▶ **Task directions**
Using the records below, write out again exactly the lines that begin at the line containing "(428, 87) = (548, 174): blue" and end at the line containing "(526, 97) = (650, 223): white", and no other lines.

***** Raw data

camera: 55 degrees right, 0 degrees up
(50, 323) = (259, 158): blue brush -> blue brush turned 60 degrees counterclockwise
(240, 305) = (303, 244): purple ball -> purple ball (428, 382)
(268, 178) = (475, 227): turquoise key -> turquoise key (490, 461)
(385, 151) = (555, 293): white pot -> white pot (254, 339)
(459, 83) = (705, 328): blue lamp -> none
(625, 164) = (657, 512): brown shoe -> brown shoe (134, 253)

**********
***** Raw data

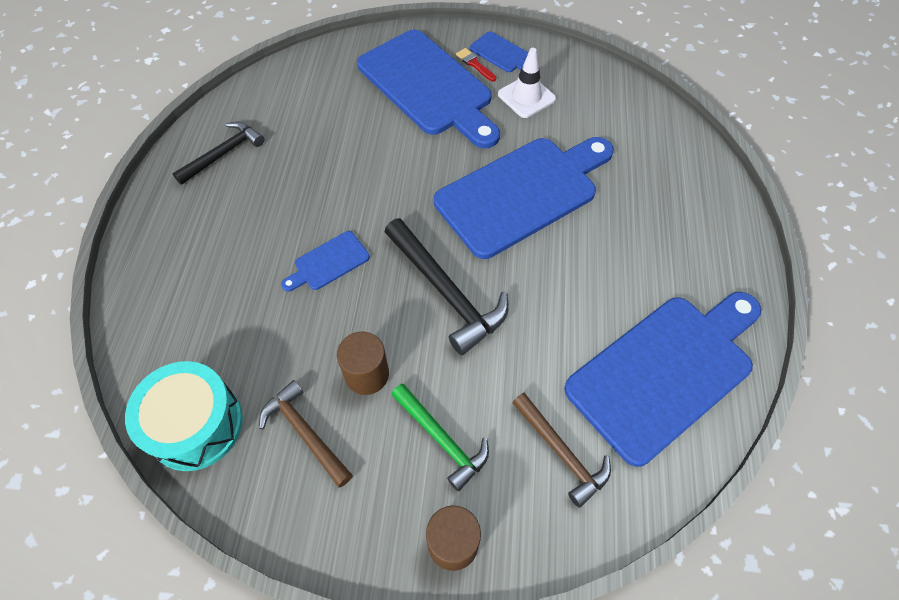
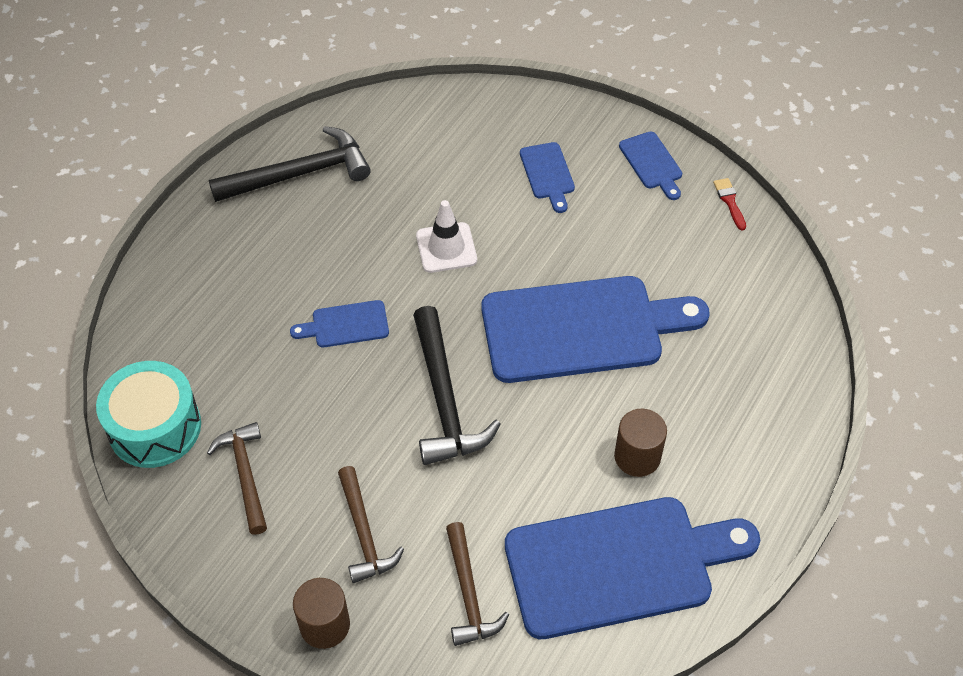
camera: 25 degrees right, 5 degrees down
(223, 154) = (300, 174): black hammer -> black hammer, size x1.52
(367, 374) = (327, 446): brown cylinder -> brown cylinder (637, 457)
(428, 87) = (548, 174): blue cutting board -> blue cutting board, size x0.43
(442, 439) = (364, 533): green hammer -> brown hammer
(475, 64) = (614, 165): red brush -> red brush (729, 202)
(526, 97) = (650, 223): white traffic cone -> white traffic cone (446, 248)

**********

▶ **Solution for this exercise**
(428, 87) = (548, 174): blue cutting board -> blue cutting board, size x0.43
(442, 439) = (364, 533): green hammer -> brown hammer
(475, 64) = (614, 165): red brush -> red brush (729, 202)
(526, 97) = (650, 223): white traffic cone -> white traffic cone (446, 248)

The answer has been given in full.